● **WHAT THIS TASK INVOLVES**:
In the material below, find each line with the word "switch" and copy it.

*** Opening RECORDS SUPPLIED ***

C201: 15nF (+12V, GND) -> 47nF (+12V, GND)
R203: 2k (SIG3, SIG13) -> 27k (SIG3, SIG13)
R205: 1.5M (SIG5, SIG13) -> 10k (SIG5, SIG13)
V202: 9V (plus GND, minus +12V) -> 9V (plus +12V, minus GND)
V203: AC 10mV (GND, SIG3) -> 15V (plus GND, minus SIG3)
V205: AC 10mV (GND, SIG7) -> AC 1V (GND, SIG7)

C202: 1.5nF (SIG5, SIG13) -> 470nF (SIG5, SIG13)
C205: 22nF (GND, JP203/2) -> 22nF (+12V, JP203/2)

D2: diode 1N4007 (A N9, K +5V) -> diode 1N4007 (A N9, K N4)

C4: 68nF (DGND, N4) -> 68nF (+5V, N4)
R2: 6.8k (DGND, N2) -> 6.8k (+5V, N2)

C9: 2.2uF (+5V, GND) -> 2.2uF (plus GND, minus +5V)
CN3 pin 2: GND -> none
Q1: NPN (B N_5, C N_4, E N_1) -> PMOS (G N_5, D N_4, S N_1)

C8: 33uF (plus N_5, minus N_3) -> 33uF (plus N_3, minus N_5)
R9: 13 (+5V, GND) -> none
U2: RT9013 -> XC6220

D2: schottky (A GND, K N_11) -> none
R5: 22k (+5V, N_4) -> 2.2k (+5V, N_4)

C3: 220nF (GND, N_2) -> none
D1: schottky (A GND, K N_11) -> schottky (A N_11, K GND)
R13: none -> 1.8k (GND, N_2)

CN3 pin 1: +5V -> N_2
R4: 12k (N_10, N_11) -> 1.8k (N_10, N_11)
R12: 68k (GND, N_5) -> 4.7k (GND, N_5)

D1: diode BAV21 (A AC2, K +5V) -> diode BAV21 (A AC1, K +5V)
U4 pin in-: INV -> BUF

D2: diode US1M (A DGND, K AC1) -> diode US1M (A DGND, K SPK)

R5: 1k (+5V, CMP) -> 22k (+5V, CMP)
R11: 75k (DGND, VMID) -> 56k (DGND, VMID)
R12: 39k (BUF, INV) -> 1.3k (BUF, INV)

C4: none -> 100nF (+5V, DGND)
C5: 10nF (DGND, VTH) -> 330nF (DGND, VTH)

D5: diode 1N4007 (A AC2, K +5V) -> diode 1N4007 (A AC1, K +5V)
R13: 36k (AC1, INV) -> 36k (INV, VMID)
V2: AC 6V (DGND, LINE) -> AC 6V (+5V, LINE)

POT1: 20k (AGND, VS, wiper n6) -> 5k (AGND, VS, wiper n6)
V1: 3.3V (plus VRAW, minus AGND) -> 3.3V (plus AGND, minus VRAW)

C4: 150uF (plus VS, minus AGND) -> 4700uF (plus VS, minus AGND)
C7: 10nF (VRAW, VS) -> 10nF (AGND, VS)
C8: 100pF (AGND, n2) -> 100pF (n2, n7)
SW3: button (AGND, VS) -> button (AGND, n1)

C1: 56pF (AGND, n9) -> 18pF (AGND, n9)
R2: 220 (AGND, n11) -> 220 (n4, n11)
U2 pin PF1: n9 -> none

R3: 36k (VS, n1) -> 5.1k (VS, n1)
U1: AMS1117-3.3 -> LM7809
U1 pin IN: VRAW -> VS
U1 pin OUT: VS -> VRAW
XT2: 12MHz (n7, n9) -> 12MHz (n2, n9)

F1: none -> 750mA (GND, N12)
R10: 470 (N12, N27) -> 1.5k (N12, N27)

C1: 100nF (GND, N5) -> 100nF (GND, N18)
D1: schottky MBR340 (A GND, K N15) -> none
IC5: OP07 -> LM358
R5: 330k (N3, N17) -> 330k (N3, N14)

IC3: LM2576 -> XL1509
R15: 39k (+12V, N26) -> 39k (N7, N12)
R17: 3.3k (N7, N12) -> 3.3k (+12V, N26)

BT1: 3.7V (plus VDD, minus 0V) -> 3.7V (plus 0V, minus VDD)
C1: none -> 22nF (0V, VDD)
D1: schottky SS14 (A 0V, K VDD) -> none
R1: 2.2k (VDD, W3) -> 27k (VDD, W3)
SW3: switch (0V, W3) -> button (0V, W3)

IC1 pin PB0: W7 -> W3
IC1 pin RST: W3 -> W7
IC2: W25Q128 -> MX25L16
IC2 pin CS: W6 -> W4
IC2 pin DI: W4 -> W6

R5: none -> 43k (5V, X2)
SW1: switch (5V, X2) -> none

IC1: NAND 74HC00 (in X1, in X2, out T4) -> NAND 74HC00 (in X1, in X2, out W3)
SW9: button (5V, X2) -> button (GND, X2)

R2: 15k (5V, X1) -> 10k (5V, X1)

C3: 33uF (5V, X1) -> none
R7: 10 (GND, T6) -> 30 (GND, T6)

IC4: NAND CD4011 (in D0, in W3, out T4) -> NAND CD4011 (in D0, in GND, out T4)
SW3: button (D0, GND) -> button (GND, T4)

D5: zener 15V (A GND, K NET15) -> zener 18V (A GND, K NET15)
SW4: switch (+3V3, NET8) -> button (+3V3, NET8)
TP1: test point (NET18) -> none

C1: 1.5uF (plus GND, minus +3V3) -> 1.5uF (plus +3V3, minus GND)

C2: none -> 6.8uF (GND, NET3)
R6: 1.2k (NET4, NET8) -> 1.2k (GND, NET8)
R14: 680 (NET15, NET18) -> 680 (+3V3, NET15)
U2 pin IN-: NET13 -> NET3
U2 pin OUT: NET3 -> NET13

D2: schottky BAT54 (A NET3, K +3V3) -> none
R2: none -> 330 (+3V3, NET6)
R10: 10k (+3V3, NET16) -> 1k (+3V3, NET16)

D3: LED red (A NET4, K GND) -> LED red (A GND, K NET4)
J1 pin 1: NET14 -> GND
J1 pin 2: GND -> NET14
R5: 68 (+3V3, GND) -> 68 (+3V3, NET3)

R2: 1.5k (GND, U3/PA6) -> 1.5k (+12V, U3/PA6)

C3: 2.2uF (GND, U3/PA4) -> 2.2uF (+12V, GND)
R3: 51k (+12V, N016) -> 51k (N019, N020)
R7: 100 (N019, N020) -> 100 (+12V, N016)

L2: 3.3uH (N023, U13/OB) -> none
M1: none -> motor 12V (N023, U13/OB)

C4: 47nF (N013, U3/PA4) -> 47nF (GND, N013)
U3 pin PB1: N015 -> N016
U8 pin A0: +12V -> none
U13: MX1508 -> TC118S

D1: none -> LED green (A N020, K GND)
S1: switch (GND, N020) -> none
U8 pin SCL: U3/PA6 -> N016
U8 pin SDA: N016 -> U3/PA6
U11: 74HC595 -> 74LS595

*** Closing RECORDS SUPPLIED ***

● **EXERCISE SOLUTION**:
SW3: switch (0V, W3) -> button (0V, W3)
SW1: switch (5V, X2) -> none
SW4: switch (+3V3, NET8) -> button (+3V3, NET8)
S1: switch (GND, N020) -> none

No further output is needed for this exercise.